DATA SUPPLIED START
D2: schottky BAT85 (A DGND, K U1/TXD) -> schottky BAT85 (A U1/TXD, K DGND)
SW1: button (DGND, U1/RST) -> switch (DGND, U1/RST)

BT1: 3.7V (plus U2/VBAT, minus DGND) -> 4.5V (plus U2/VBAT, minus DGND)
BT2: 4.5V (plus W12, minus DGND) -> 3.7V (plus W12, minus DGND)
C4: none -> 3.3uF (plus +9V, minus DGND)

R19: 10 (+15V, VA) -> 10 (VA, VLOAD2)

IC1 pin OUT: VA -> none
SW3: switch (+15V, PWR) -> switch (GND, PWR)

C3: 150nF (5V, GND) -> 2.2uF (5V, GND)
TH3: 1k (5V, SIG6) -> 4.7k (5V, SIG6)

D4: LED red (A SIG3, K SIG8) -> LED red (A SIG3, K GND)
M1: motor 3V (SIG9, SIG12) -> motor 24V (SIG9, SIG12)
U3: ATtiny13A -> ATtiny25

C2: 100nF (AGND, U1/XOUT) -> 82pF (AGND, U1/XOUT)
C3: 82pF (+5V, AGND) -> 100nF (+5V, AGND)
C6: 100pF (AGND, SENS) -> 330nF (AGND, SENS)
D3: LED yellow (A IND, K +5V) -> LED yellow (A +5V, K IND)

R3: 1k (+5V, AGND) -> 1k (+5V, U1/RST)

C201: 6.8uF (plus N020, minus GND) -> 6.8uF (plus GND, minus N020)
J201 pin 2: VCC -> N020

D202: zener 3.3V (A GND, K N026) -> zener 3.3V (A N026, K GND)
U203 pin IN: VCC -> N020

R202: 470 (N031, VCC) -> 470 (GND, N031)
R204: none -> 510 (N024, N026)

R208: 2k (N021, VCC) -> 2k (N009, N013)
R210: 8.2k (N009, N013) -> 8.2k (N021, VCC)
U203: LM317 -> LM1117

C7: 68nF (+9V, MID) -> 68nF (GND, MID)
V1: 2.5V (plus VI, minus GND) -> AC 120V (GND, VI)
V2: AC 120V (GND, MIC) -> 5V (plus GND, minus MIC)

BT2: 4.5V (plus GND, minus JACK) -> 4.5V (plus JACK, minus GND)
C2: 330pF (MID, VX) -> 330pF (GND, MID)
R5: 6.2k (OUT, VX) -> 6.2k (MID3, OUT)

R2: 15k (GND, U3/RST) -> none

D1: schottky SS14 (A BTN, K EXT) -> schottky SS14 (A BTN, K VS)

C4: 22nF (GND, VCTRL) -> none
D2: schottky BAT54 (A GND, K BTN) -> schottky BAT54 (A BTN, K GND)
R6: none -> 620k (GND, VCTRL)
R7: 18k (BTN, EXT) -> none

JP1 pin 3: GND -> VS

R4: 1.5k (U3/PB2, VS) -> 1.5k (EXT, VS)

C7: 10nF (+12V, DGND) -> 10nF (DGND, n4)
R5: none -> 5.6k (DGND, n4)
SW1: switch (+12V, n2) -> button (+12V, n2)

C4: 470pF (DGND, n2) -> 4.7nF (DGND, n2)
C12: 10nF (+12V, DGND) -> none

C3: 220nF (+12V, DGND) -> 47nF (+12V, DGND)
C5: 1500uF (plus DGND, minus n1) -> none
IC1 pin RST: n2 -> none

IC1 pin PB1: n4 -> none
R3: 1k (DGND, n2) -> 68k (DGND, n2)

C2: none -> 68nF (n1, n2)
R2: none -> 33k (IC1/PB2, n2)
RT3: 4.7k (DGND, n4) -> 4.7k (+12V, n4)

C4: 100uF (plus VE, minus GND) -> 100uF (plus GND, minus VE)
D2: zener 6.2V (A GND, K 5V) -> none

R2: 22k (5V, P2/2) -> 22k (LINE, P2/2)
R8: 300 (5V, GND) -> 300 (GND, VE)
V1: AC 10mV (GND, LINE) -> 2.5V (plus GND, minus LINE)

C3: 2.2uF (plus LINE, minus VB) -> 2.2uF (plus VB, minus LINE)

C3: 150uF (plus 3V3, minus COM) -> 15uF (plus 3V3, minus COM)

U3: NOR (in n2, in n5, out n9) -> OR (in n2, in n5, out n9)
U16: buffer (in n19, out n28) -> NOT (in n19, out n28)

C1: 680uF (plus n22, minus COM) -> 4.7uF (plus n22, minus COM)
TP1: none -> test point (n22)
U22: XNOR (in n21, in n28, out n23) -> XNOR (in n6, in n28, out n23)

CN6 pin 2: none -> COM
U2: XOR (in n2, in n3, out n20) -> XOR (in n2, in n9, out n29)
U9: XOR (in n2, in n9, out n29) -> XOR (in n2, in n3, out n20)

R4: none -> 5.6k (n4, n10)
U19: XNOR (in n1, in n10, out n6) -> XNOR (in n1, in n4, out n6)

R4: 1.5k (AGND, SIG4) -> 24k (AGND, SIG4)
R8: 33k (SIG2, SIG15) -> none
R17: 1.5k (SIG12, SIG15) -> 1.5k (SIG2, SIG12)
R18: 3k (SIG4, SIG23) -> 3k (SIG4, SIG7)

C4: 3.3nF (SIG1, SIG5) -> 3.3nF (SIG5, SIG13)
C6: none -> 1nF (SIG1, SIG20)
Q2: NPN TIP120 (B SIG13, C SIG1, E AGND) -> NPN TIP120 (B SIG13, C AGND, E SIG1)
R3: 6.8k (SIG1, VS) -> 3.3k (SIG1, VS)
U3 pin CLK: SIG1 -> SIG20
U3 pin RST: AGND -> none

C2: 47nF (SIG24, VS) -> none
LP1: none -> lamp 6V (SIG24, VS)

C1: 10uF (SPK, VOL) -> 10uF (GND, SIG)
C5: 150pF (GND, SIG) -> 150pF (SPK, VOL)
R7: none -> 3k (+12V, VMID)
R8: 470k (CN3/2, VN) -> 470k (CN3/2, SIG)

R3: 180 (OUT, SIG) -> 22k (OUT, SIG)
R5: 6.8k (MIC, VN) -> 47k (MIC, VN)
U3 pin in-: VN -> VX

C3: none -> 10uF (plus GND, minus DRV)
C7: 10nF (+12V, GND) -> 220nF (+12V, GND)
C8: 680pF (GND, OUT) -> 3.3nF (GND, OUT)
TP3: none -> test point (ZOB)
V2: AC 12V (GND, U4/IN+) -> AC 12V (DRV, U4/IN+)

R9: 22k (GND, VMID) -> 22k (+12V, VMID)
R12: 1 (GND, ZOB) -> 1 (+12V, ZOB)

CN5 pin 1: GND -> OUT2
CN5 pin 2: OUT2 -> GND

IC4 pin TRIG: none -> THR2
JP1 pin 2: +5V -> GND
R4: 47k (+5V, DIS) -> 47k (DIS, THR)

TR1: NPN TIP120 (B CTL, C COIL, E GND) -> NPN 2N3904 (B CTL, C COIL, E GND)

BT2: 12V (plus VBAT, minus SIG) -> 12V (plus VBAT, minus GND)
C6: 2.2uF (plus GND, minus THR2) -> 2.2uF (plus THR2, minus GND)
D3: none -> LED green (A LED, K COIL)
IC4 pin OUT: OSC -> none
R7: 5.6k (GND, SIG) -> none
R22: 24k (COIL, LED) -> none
DATA SUPPLIED END
(ASSIGNMENT): Retype only the stretch of lines above starting at the one with "V2: AC 120V" and stopping at the one with "R5: none -> 5.6k (DGND, n4)", exactly as written, with both kept.

(EXERCISE SOLUTION):
V2: AC 120V (GND, MIC) -> 5V (plus GND, minus MIC)

BT2: 4.5V (plus GND, minus JACK) -> 4.5V (plus JACK, minus GND)
C2: 330pF (MID, VX) -> 330pF (GND, MID)
R5: 6.2k (OUT, VX) -> 6.2k (MID3, OUT)

R2: 15k (GND, U3/RST) -> none

D1: schottky SS14 (A BTN, K EXT) -> schottky SS14 (A BTN, K VS)

C4: 22nF (GND, VCTRL) -> none
D2: schottky BAT54 (A GND, K BTN) -> schottky BAT54 (A BTN, K GND)
R6: none -> 620k (GND, VCTRL)
R7: 18k (BTN, EXT) -> none

JP1 pin 3: GND -> VS

R4: 1.5k (U3/PB2, VS) -> 1.5k (EXT, VS)

C7: 10nF (+12V, DGND) -> 10nF (DGND, n4)
R5: none -> 5.6k (DGND, n4)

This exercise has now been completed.